## RECORDS TO USE
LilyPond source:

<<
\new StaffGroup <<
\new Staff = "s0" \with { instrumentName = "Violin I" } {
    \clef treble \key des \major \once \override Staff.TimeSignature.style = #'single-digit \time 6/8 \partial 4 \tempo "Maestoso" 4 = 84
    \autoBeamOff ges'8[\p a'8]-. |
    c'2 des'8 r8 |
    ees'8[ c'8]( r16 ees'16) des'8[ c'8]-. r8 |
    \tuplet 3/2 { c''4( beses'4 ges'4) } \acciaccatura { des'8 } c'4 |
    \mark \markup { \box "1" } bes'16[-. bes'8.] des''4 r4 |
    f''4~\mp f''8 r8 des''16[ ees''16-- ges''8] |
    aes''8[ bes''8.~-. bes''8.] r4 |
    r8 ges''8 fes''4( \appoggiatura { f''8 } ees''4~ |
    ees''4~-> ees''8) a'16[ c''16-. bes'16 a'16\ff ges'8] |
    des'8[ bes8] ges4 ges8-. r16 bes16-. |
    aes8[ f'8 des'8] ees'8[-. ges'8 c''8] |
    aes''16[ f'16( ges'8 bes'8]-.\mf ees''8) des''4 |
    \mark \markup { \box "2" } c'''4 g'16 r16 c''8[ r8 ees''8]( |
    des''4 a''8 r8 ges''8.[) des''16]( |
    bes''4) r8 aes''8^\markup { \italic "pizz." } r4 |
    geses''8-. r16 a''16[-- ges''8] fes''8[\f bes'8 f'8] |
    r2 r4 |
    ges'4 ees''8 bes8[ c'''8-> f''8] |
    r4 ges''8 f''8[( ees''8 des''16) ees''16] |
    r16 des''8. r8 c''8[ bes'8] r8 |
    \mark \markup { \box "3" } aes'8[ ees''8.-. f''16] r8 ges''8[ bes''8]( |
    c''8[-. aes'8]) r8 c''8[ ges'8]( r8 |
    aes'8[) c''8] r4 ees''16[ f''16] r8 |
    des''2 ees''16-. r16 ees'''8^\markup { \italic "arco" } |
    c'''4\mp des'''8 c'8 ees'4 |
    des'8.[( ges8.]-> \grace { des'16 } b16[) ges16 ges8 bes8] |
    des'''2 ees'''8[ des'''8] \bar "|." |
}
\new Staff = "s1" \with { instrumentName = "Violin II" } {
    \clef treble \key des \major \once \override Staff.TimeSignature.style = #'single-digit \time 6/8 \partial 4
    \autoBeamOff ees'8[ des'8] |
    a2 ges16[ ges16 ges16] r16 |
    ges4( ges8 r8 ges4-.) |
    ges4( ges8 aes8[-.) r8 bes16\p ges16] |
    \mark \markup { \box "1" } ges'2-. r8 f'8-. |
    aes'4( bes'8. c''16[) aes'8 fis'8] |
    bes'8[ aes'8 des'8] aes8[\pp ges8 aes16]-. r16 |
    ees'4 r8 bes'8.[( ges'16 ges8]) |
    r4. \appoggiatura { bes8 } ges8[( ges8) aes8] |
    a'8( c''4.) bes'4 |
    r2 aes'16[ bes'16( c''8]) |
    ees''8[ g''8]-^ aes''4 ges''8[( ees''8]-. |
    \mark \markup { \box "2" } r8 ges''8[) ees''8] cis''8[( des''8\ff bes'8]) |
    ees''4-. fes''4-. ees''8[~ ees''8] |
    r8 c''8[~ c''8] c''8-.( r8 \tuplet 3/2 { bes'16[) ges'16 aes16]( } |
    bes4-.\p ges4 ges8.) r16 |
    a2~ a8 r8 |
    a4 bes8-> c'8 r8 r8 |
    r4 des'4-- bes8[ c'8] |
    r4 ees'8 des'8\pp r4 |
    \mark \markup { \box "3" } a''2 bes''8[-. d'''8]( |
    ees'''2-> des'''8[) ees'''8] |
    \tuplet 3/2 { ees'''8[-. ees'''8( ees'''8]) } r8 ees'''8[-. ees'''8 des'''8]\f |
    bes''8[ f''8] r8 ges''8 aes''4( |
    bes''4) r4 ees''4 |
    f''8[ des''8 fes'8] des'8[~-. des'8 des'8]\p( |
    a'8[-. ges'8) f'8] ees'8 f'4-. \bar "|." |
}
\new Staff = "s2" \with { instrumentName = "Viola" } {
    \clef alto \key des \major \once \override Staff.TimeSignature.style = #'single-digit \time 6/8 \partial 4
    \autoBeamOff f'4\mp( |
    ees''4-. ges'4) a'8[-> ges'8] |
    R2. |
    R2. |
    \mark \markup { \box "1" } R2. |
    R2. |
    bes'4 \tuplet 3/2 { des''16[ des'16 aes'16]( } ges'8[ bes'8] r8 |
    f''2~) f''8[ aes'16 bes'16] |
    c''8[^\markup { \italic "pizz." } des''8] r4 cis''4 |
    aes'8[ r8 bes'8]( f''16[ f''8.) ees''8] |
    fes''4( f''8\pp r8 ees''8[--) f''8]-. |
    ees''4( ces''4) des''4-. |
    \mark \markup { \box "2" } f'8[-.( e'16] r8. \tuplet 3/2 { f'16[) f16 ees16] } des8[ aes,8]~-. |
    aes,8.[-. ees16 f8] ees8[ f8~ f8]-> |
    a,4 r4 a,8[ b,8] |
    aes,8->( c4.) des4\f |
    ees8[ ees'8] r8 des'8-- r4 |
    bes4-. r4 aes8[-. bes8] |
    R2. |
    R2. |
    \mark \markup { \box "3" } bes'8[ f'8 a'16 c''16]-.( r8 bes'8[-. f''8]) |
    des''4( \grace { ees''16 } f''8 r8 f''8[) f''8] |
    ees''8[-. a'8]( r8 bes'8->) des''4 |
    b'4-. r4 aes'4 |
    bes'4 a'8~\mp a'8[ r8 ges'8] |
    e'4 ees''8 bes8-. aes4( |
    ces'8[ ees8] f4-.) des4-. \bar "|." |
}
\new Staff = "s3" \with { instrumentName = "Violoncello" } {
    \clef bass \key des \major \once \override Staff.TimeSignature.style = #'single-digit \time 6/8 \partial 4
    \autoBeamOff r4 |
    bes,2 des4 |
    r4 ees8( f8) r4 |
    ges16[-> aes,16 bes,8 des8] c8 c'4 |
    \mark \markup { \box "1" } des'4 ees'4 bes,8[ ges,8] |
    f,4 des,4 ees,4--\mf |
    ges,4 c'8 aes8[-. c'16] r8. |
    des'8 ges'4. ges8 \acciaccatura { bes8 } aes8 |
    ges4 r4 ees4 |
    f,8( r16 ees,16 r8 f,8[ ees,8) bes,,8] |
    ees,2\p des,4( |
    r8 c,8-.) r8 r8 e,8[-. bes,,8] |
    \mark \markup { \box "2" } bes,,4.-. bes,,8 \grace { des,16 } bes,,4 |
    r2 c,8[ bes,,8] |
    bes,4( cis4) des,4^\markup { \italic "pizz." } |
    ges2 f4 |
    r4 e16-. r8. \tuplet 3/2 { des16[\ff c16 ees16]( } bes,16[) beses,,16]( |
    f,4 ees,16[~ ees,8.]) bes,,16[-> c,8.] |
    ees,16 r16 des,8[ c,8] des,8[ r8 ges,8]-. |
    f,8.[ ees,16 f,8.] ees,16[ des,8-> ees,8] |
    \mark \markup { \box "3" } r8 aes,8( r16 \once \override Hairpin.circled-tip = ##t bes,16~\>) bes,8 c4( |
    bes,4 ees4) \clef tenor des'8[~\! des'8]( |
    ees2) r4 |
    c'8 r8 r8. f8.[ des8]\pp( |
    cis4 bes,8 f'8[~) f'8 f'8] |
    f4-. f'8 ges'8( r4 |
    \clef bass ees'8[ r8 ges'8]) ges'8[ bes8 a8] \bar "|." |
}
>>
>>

## WHAT IS ASKED
Count the lines in the records above that contain the string "time", and reply with the number alone.

## THE ANSWER
4